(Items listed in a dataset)
BEGIN

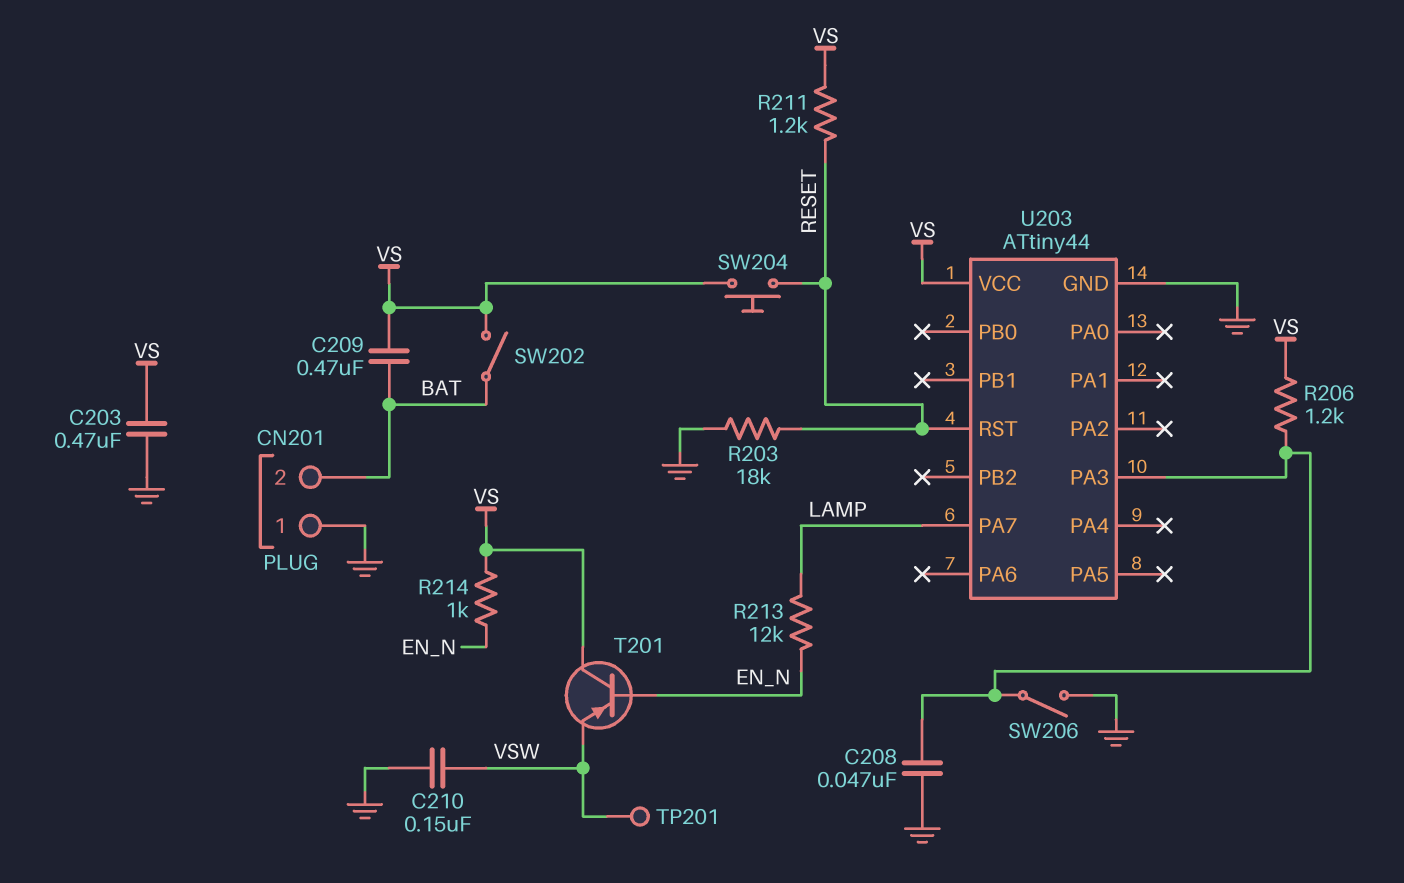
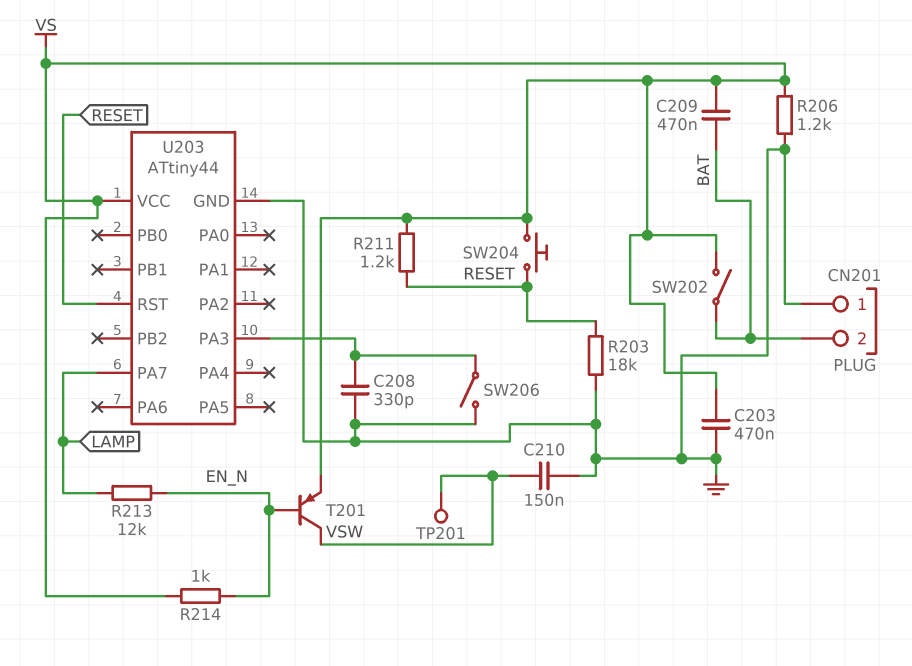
C208: 47nF (GND, U203/PA3) -> 330pF (GND, U203/PA3)
R206: 1.2k (U203/PA3, VS) -> 1.2k (GND, VS)
T201: PNP (B EN_N, C VS, E VSW) -> PNP (B EN_N, C VSW, E VS)

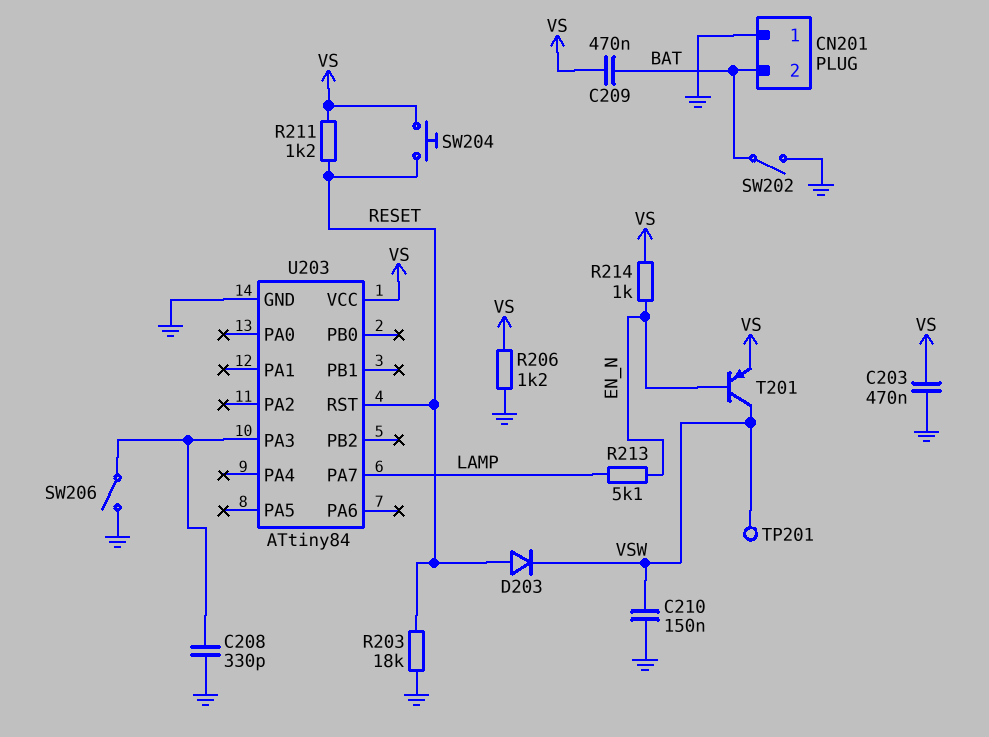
D203: none -> diode (A RESET, K VSW)
R213: 12k (EN_N, LAMP) -> 5.1k (EN_N, LAMP)
SW202: switch (BAT, VS) -> switch (BAT, GND)
U203: ATtiny44 -> ATtiny84

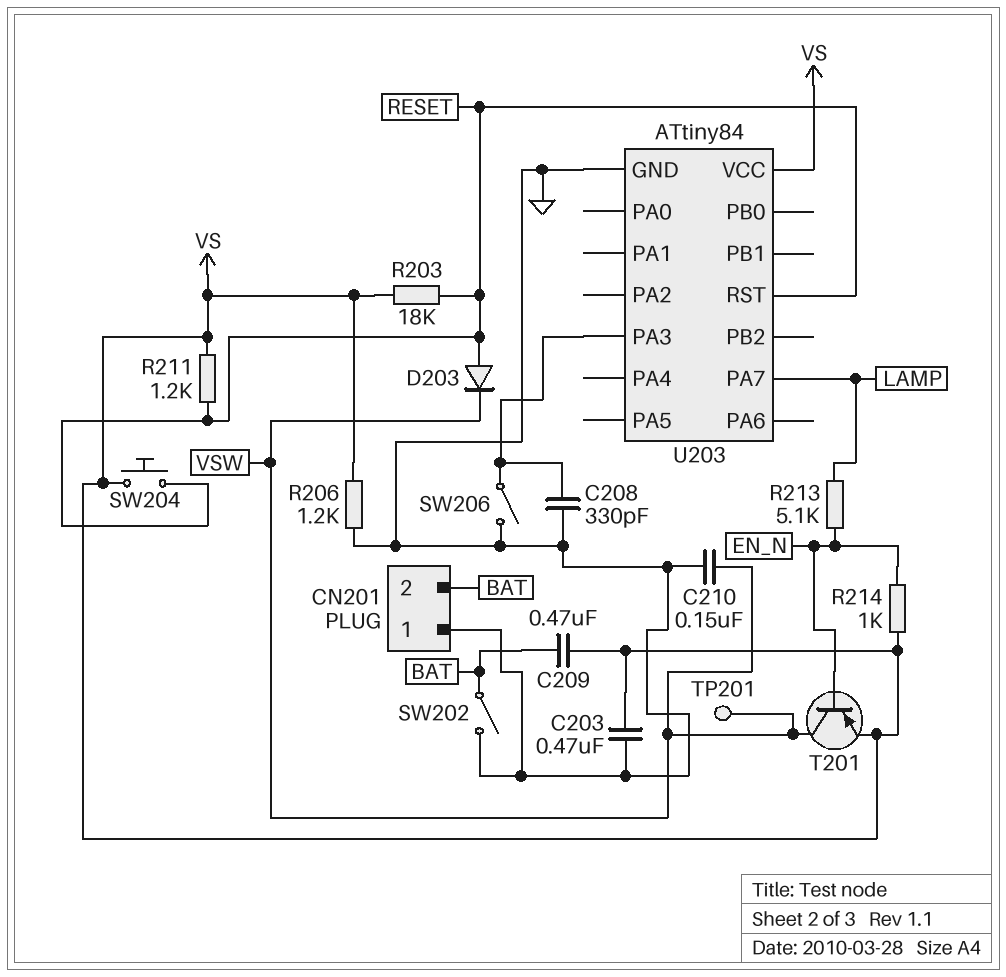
R203: 18k (GND, RESET) -> 18k (RESET, VS)

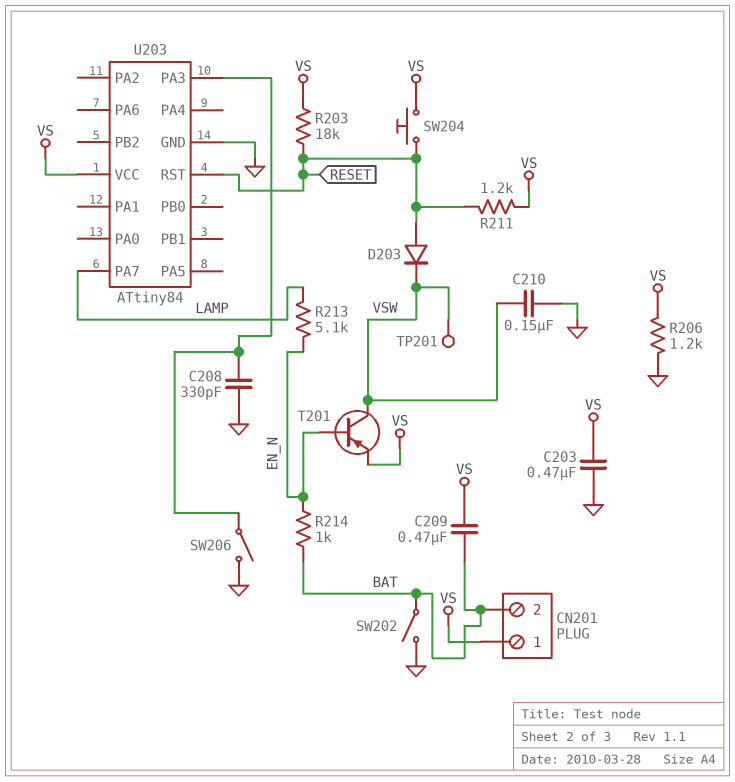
CN201 pin 1: GND -> VS
R214: 1k (EN_N, VS) -> 1k (BAT, EN_N)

END

**WHAT THE EXERCISE ASKS**
Only the lines from the start of the records above through the line containing "U203: ATtiny44 -> ATtiny84" should be returned, exactly and with both ends, please; the pictures stay out.

**RESPONSE FOR THIS EXERCISE**
C208: 47nF (GND, U203/PA3) -> 330pF (GND, U203/PA3)
R206: 1.2k (U203/PA3, VS) -> 1.2k (GND, VS)
T201: PNP (B EN_N, C VS, E VSW) -> PNP (B EN_N, C VSW, E VS)

D203: none -> diode (A RESET, K VSW)
R213: 12k (EN_N, LAMP) -> 5.1k (EN_N, LAMP)
SW202: switch (BAT, VS) -> switch (BAT, GND)
U203: ATtiny44 -> ATtiny84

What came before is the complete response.